▶ **PROBLEM TO SOLVE**
Give the number of lines holding the string "instances" and nothing more.

▶ **PROVIDED MATERIAL**
====================
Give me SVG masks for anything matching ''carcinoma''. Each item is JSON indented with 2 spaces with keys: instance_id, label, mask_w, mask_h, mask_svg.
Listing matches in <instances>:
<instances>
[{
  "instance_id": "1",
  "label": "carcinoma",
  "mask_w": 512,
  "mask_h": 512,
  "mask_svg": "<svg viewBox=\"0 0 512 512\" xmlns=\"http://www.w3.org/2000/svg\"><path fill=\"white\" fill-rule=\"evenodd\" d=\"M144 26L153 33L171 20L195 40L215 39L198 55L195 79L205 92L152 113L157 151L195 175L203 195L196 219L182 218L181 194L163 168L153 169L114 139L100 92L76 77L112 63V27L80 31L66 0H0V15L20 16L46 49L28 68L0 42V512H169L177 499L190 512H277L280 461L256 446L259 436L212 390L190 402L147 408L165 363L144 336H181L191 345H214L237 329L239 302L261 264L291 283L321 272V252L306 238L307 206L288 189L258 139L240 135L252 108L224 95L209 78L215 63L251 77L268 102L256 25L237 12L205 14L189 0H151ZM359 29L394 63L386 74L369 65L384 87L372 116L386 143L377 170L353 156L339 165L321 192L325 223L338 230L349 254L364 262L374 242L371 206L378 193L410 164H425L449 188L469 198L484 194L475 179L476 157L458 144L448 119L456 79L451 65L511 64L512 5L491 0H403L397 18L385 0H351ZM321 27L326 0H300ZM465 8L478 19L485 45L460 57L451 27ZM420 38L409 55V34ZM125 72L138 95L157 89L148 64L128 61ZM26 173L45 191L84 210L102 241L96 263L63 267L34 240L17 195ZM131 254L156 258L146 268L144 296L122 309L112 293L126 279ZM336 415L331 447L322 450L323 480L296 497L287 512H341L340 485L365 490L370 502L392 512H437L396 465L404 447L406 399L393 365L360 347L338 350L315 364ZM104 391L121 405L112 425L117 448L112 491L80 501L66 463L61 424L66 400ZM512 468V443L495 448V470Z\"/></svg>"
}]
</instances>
====================
▶ **SOLUTION FOR THIS EXERCISE**
3